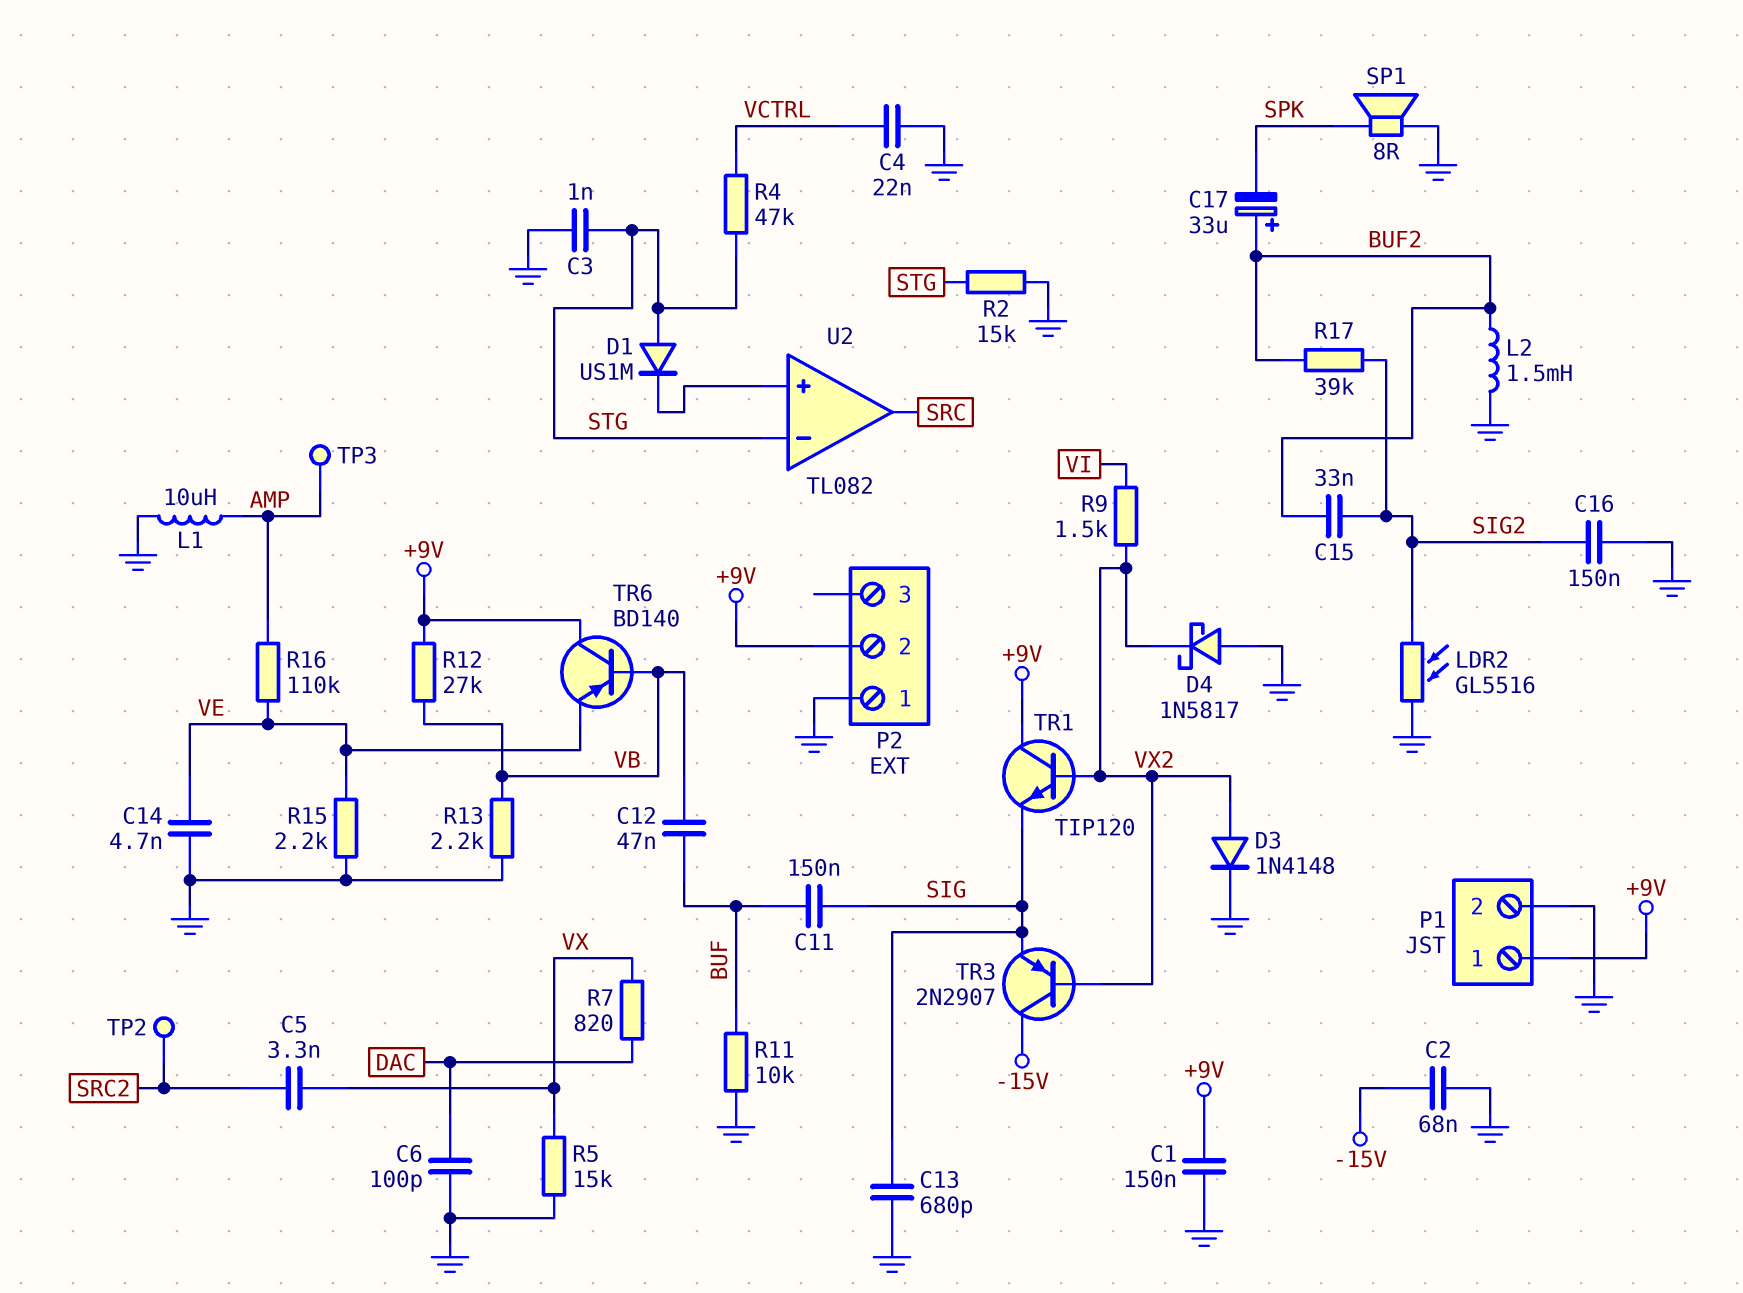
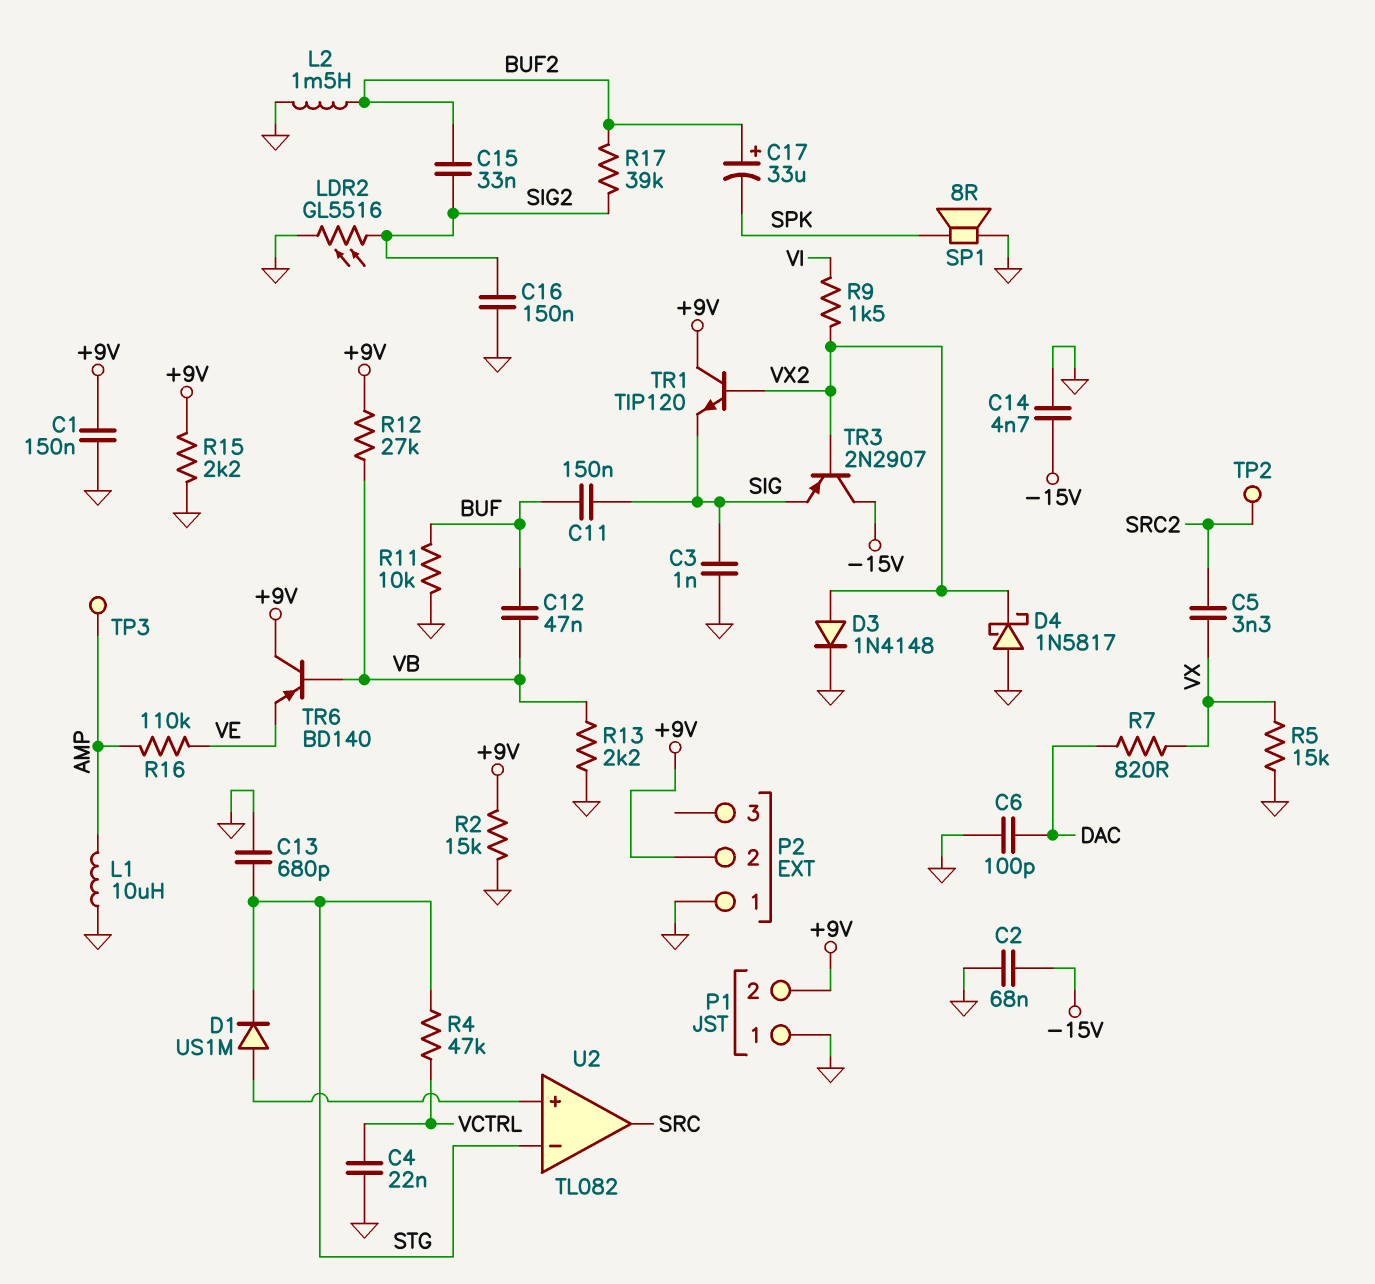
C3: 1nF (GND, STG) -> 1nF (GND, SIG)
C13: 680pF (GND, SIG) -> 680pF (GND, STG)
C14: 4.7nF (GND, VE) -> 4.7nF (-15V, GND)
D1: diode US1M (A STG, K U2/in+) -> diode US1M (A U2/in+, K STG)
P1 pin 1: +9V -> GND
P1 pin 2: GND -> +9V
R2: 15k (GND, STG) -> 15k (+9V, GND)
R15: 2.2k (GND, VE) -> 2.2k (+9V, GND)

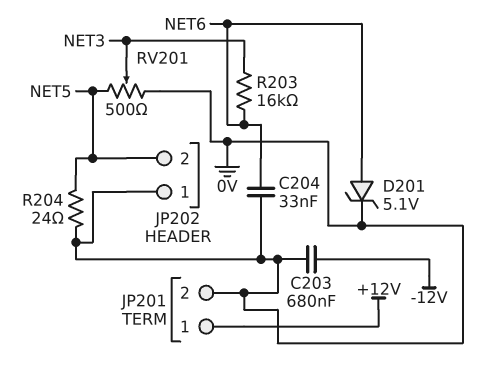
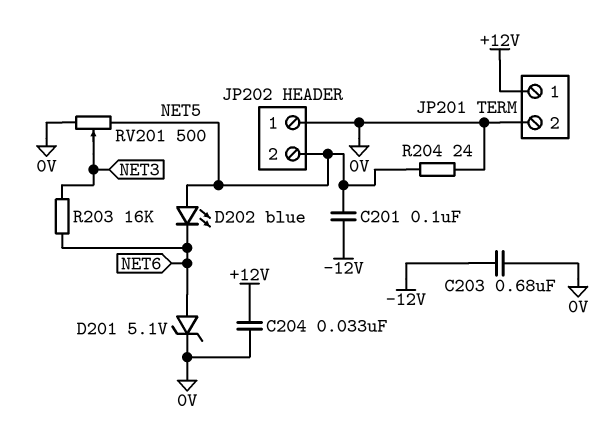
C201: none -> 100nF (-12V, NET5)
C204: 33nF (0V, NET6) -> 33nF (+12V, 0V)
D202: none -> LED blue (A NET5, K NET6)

→ **The task**:
Copy, without any change, the run of lines from the one with "C201: none -> 100nF (-12V, NET5)" through the end of the entries above.

→ **Answer to this task**:
C201: none -> 100nF (-12V, NET5)
C204: 33nF (0V, NET6) -> 33nF (+12V, 0V)
D202: none -> LED blue (A NET5, K NET6)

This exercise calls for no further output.